%%

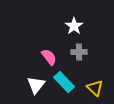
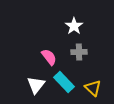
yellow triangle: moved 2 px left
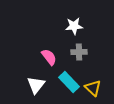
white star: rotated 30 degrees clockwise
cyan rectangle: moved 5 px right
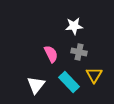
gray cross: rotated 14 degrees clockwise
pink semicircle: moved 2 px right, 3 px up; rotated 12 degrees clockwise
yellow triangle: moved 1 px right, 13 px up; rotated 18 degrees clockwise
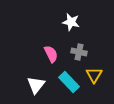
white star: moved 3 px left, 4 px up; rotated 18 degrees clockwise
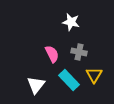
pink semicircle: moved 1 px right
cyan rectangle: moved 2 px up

%%
%%

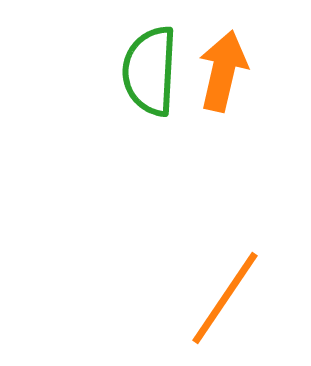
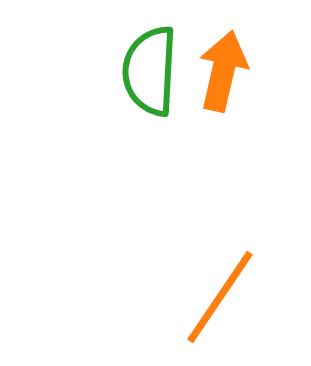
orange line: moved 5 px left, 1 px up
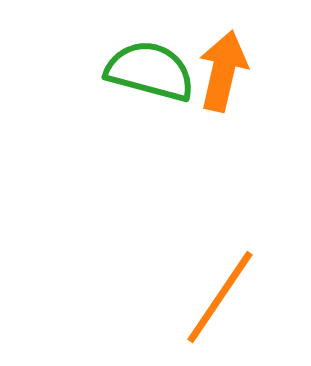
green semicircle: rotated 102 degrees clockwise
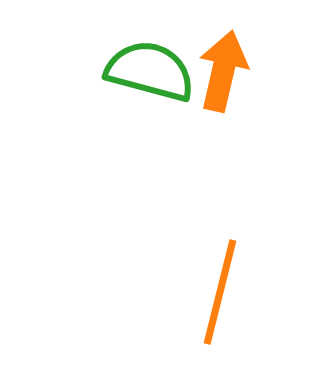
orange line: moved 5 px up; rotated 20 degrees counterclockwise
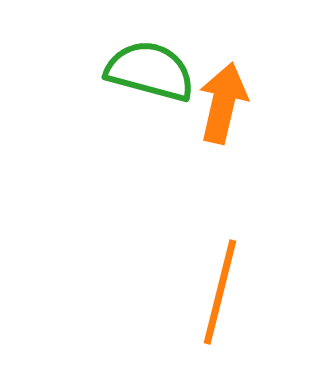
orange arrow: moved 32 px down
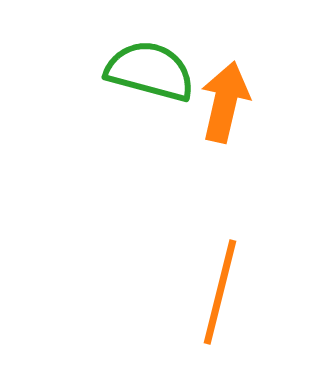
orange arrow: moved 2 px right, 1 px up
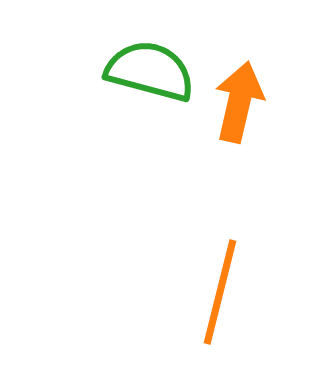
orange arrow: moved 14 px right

%%

▶ **Set exercise**
Switch "moved" to "shifted" in the records from the line with "gray cross: rotated 14 degrees clockwise" to the line with "white star: moved", and write those lines out again with nothing else changed and the pictures left out.

▶ **Final answer**
gray cross: rotated 14 degrees clockwise
pink semicircle: shifted 2 px right, 3 px up; rotated 12 degrees clockwise
yellow triangle: shifted 1 px right, 13 px up; rotated 18 degrees clockwise
white star: shifted 3 px left, 4 px up; rotated 18 degrees clockwise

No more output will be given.